Version comparison data:
--*--
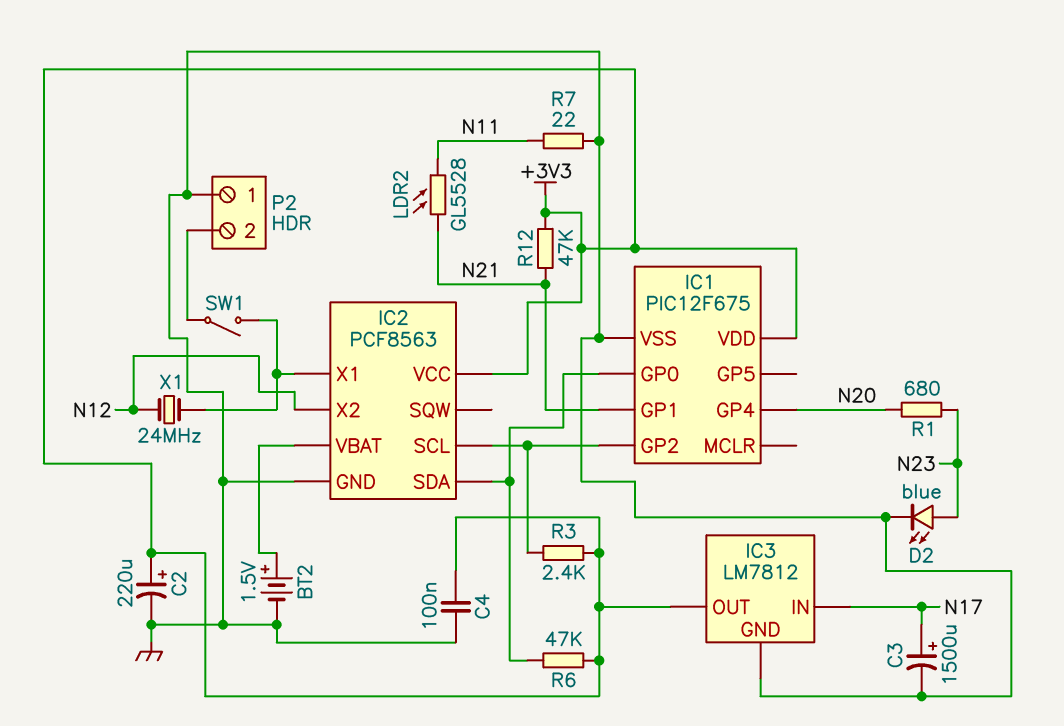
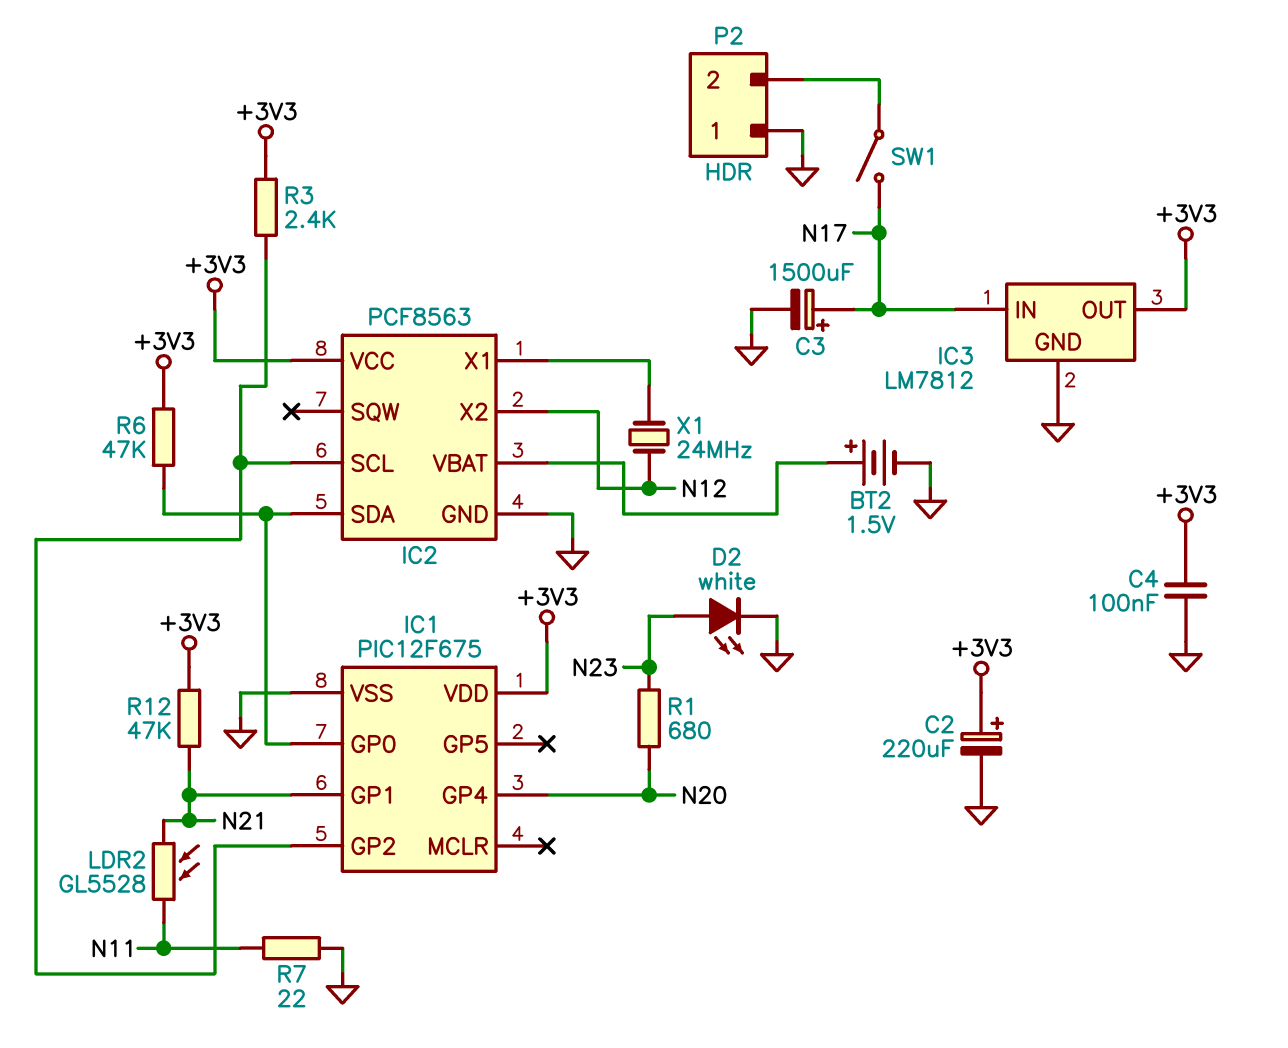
D2: LED blue (A N23, K GND) -> LED white (A N23, K GND)
SW1: switch (IC2/X1, P2/2) -> switch (N17, P2/2)

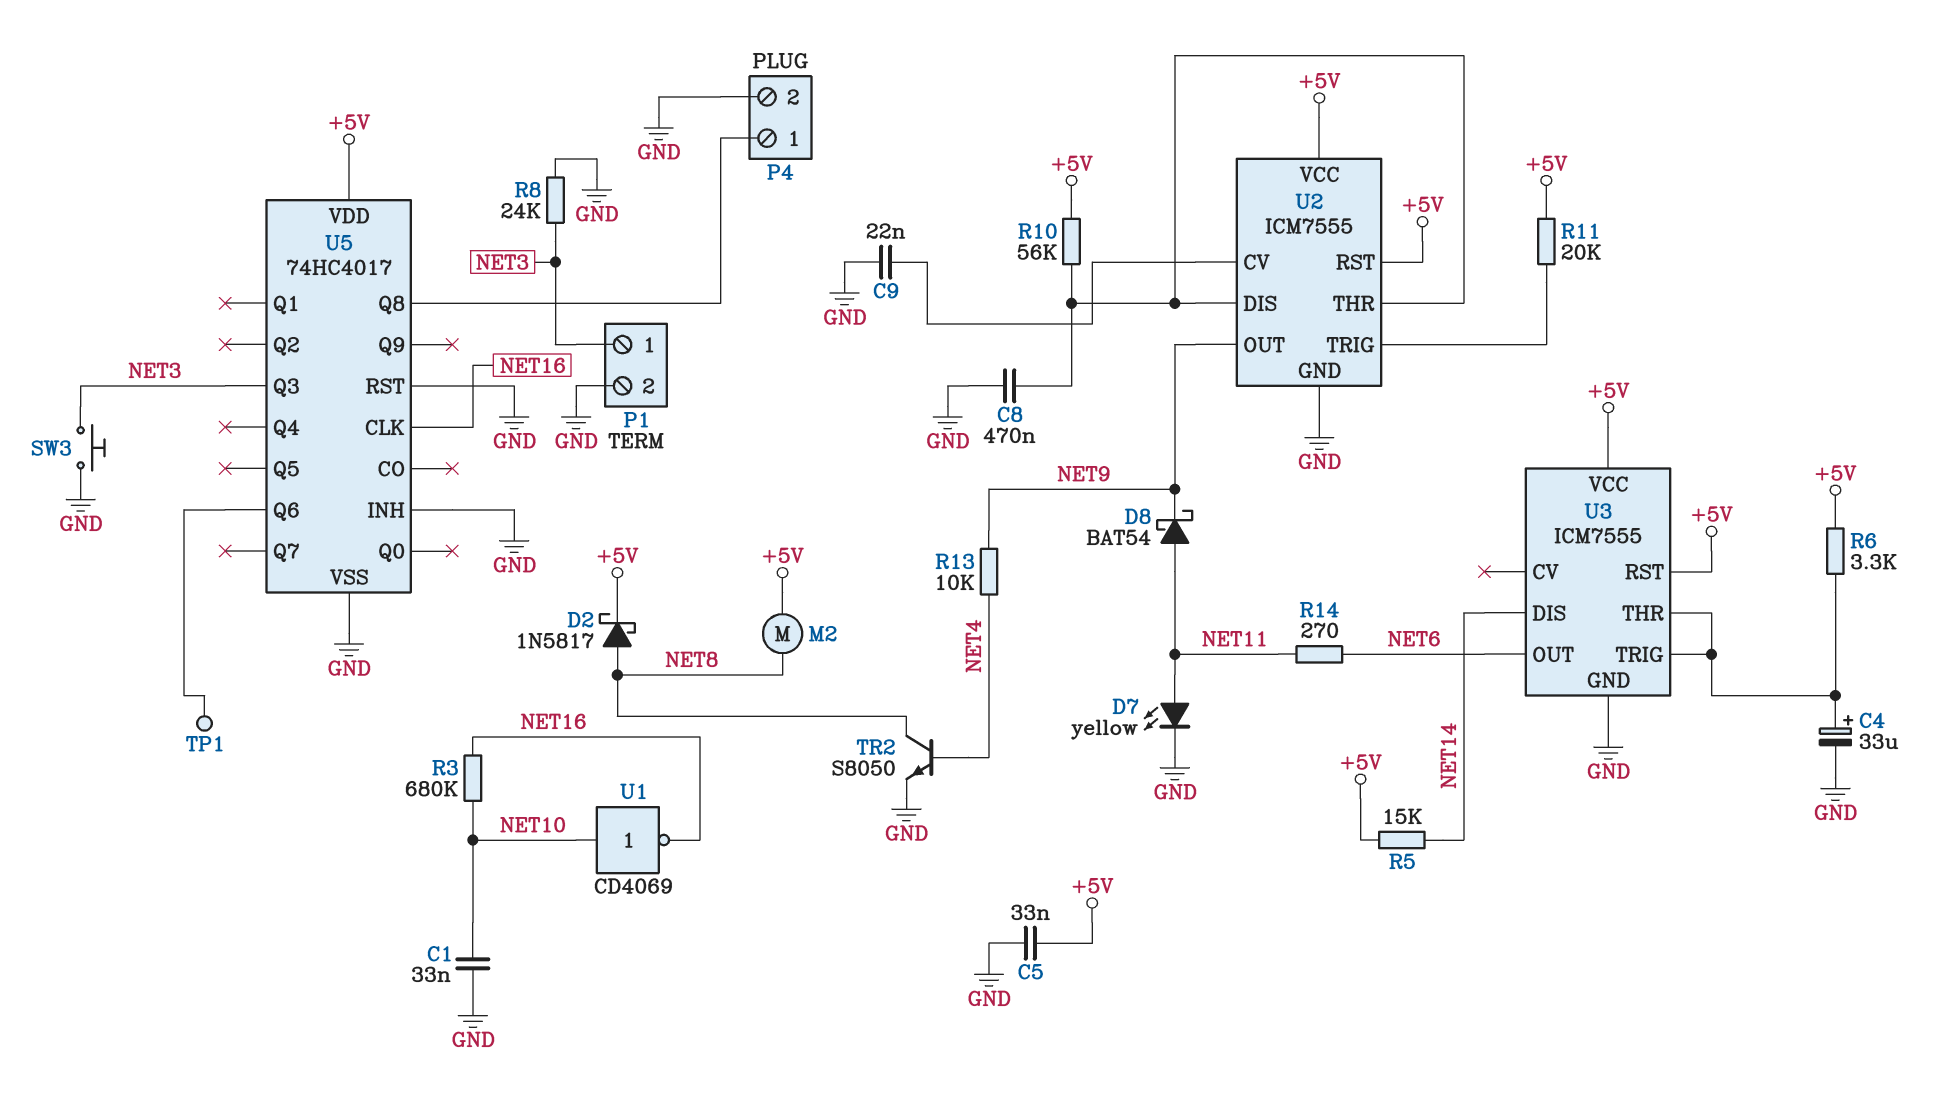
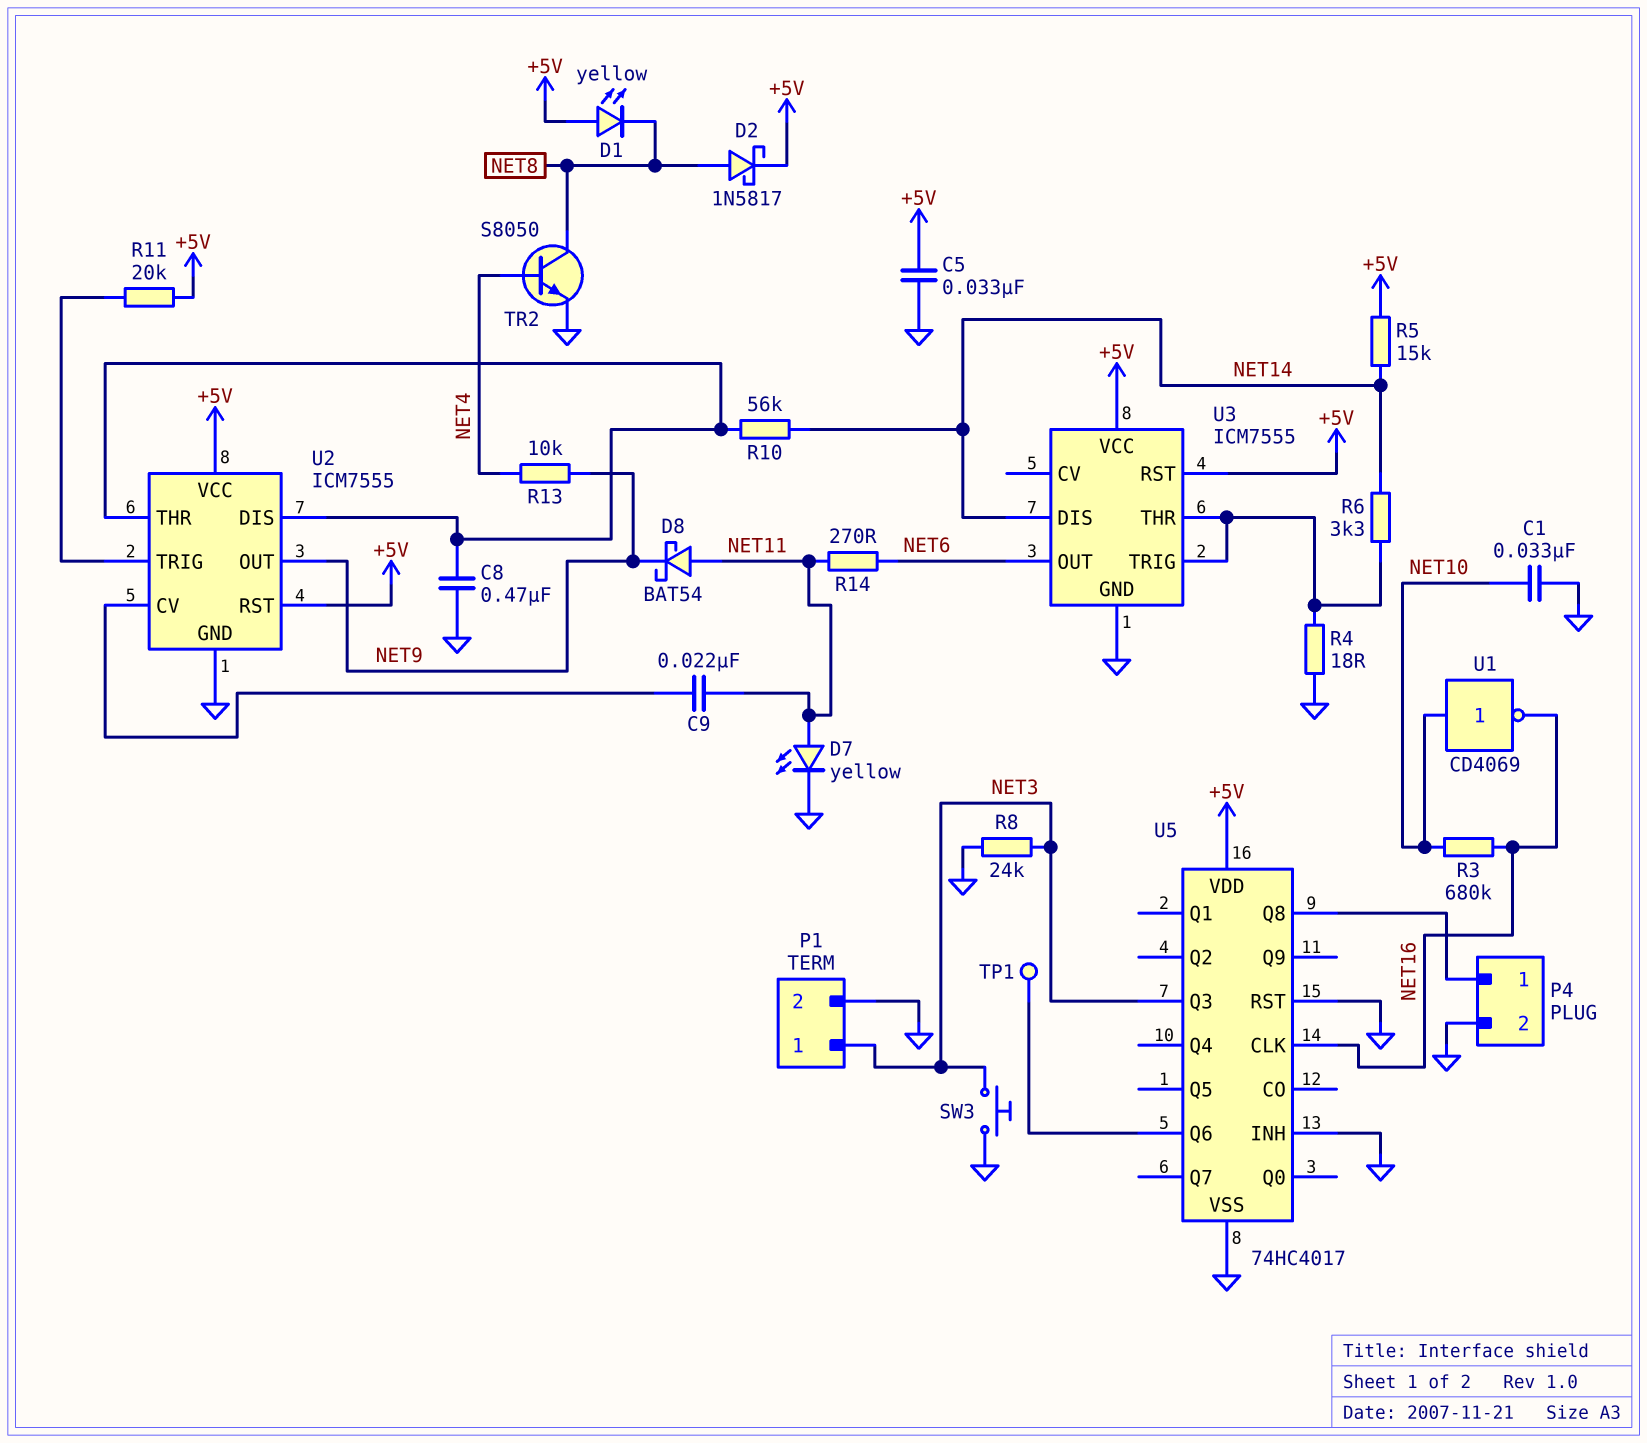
C4: 33uF (plus U3/THR, minus GND) -> none
C9: 22nF (GND, U2/CV) -> 22nF (NET11, U2/CV)
D1: none -> LED yellow (A +5V, K NET8)
M2: motor (+5V, NET8) -> none
R4: none -> 18 (GND, U3/THR)
R6: 3.3k (+5V, U3/THR) -> 3.3k (NET14, U3/THR)
R10: 56k (+5V, U2/DIS) -> 56k (NET14, U2/DIS)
--*--
• **Assignment**
Wherever the word "none" appears in a line of the data, copy that line.

• **Solution to this problem**
C4: 33uF (plus U3/THR, minus GND) -> none
D1: none -> LED yellow (A +5V, K NET8)
M2: motor (+5V, NET8) -> none
R4: none -> 18 (GND, U3/THR)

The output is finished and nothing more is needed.